(Version difference data)
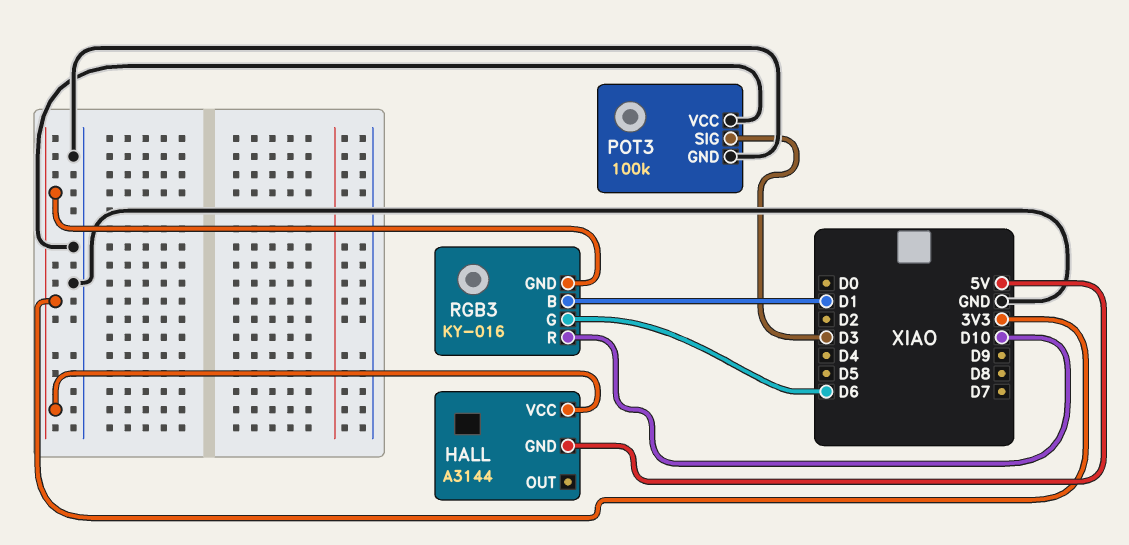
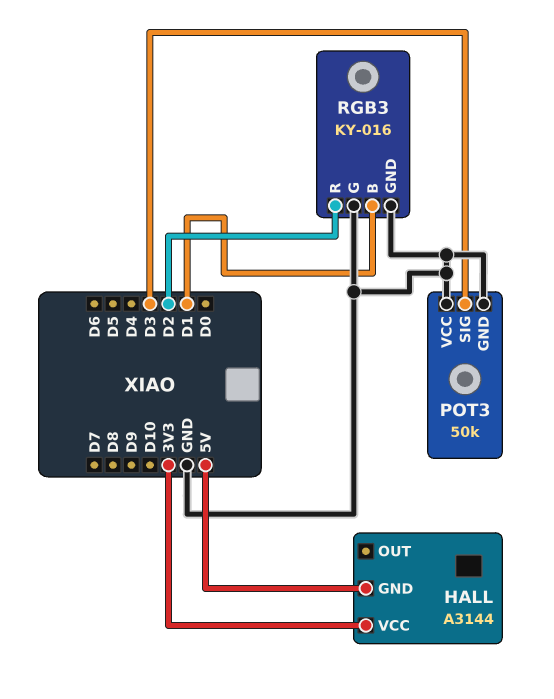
POT3: 100k -> 50k
RGB3 pin G: D6 -> GND
RGB3 pin GND: 3V3 -> GND
RGB3 pin R: D10 -> D2

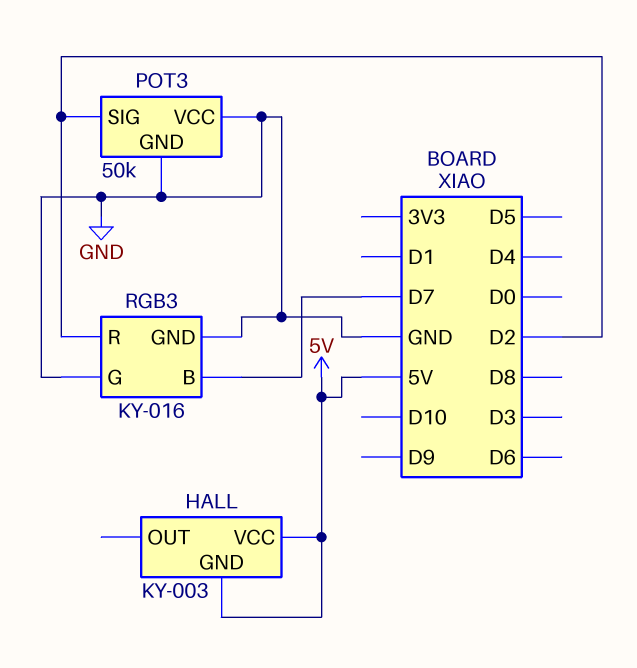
HALL: A3144 -> KY-003
HALL pin VCC: 3V3 -> 5V
POT3 pin SIG: D3 -> D2
RGB3 pin B: D1 -> D7

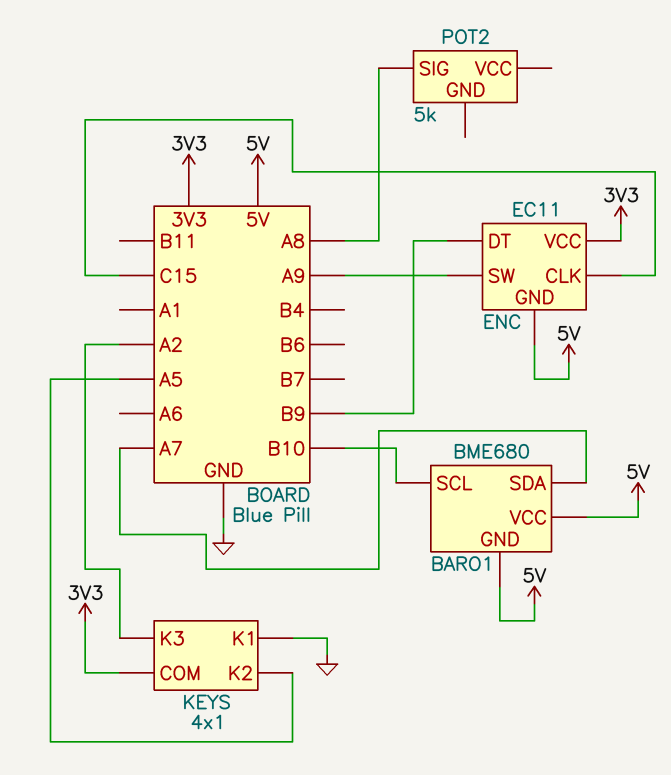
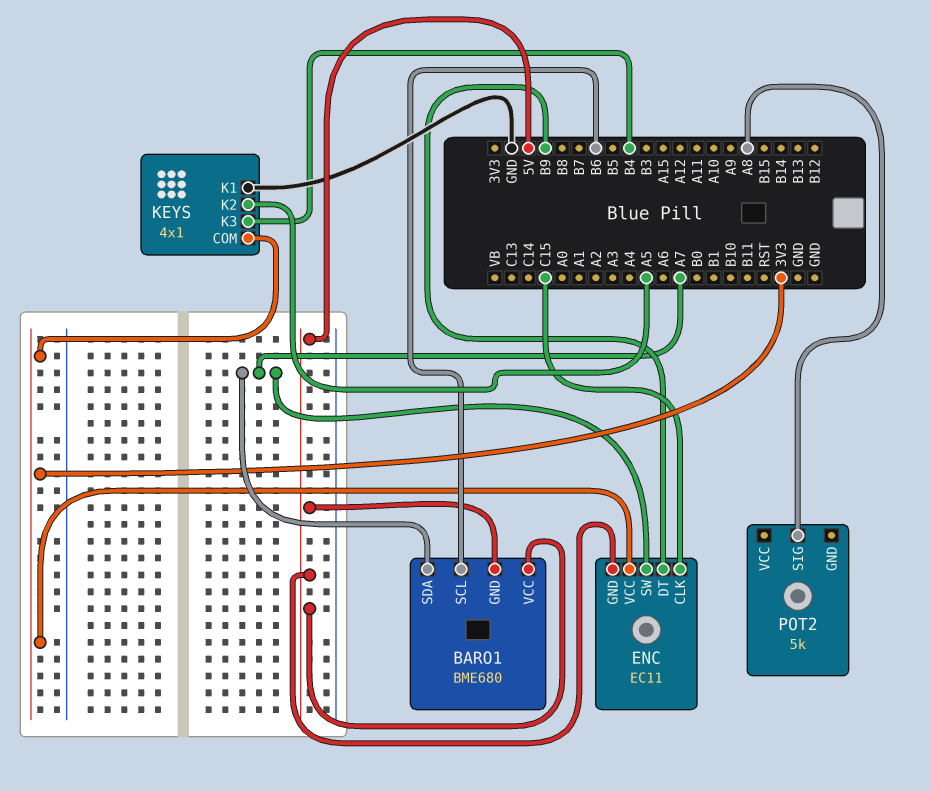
BARO1 pin SCL: B10 -> B6
ENC pin SW: A9 -> A7
KEYS pin K3: A2 -> B4

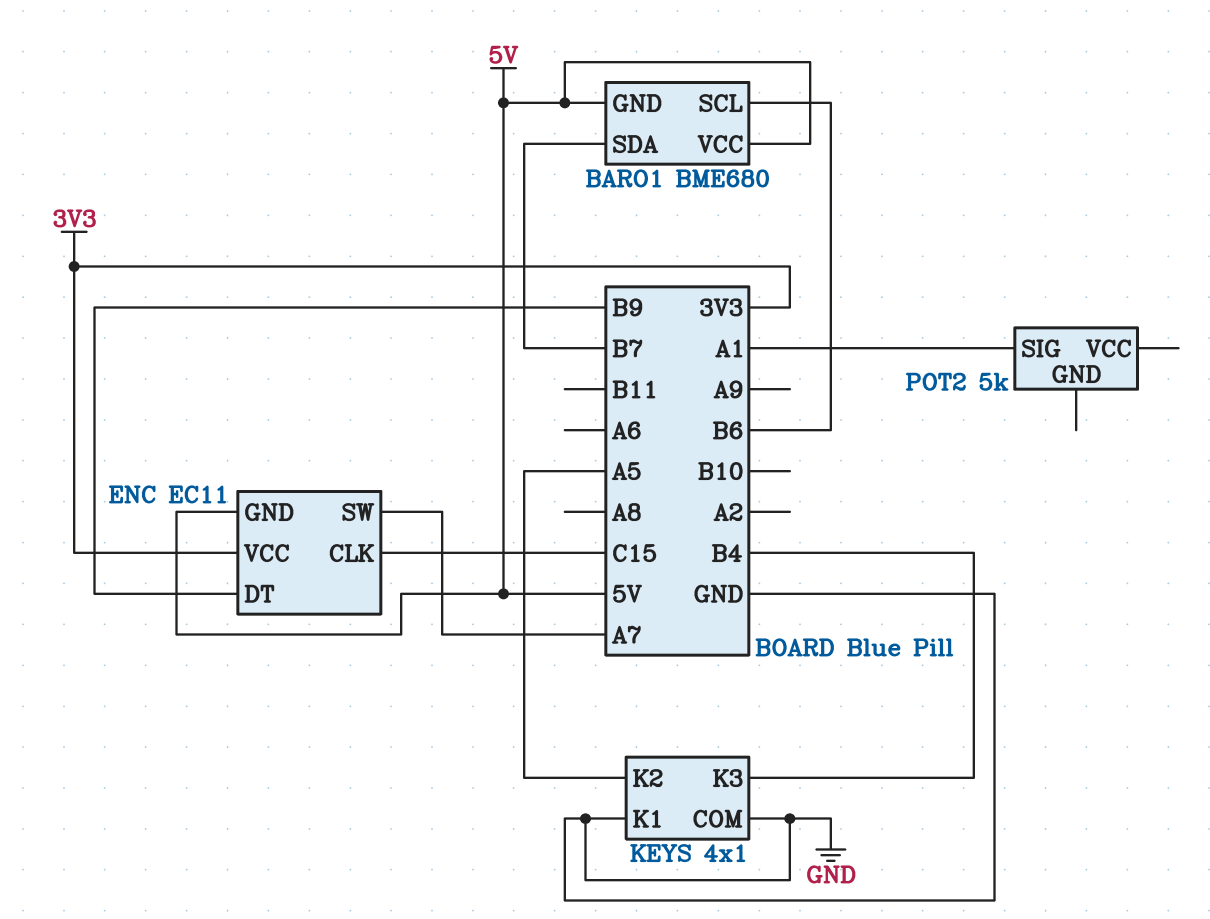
BARO1 pin SDA: A7 -> B7
KEYS pin COM: 3V3 -> GND
POT2 pin SIG: A8 -> A1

* Problem description *
When the line containing "BARO1 pin SCL: B10 -> B6" is reached, write out that line and each one after it exactly, ending with the last line of the records; pictures are not copied.

* Solved problem *
BARO1 pin SCL: B10 -> B6
ENC pin SW: A9 -> A7
KEYS pin K3: A2 -> B4

BARO1 pin SDA: A7 -> B7
KEYS pin COM: 3V3 -> GND
POT2 pin SIG: A8 -> A1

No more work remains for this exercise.